■ About this task:
Go through the lines below, tally those that include the word "none", and give only the tally.

■ Recorded data:
● ● ● ● ● ● ●
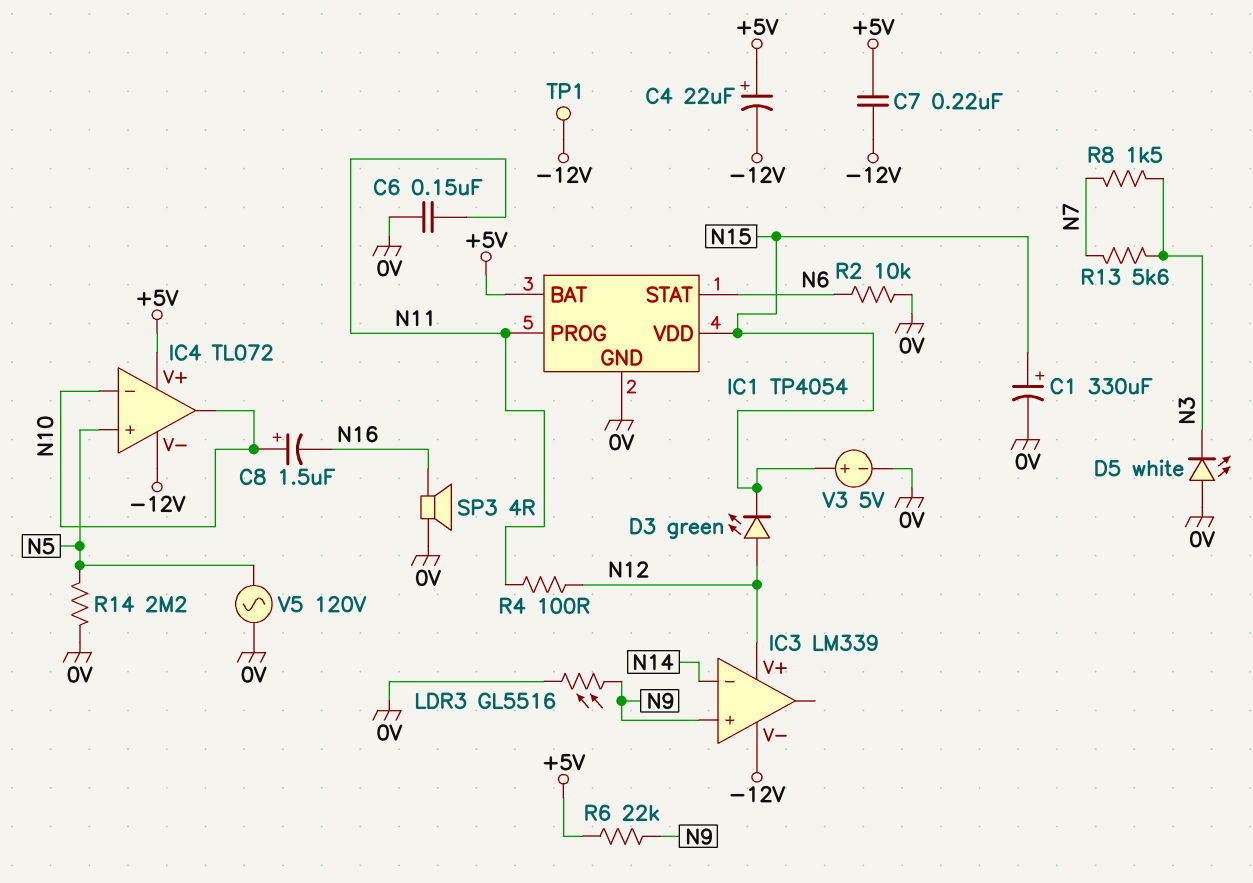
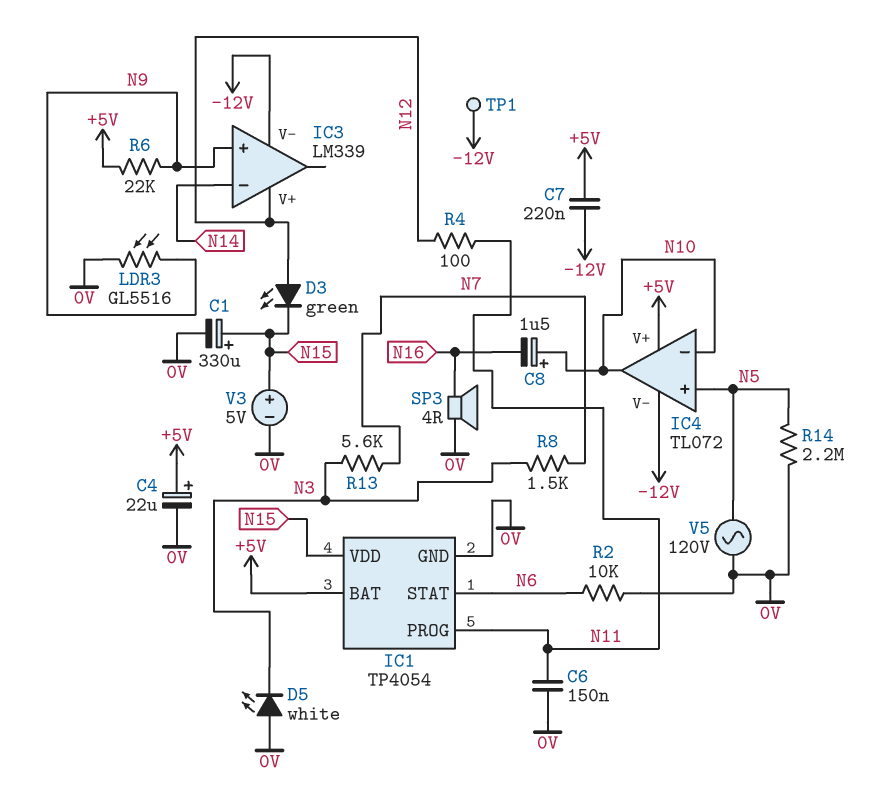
C4: 22uF (plus +5V, minus -12V) -> 22uF (plus +5V, minus 0V)

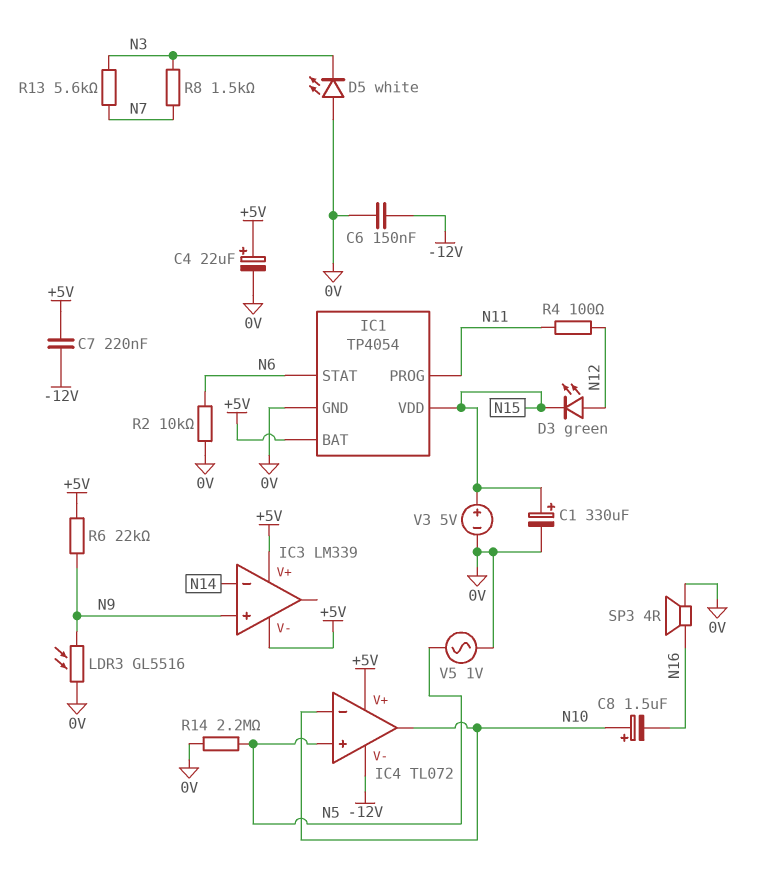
C6: 150nF (0V, N11) -> 150nF (-12V, 0V)
IC3 pin V+: N12 -> +5V
IC3 pin V-: -12V -> +5V
TP1: test point (-12V) -> none
V5: AC 120V (0V, N5) -> AC 1V (0V, N5)

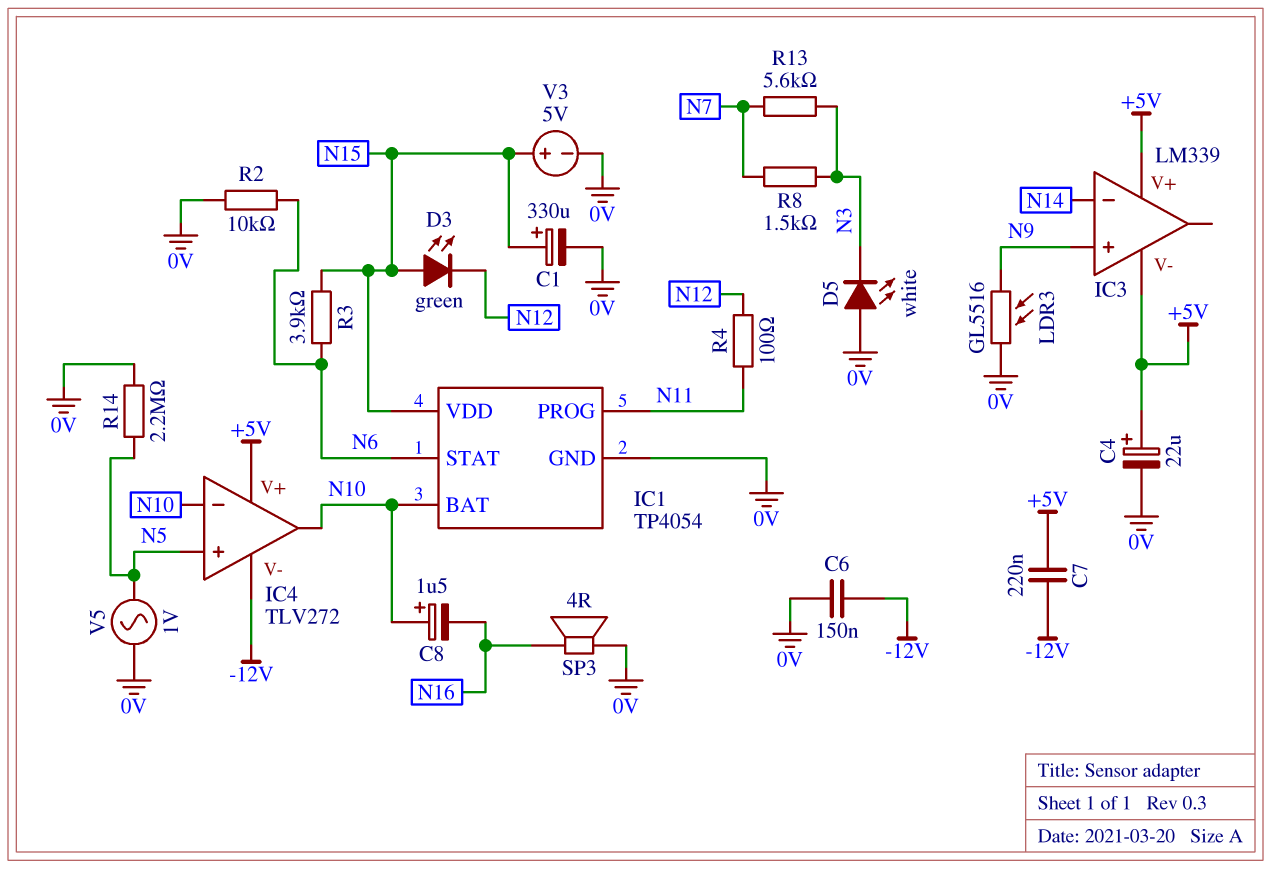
D3: LED green (A N12, K N15) -> LED green (A N15, K N12)
IC1 pin BAT: +5V -> N10
IC4: TL072 -> TLV272
R3: none -> 3.9k (N6, N15)
R6: 22k (+5V, N9) -> none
● ● ● ● ● ● ●
■ Solution to the exercise:
3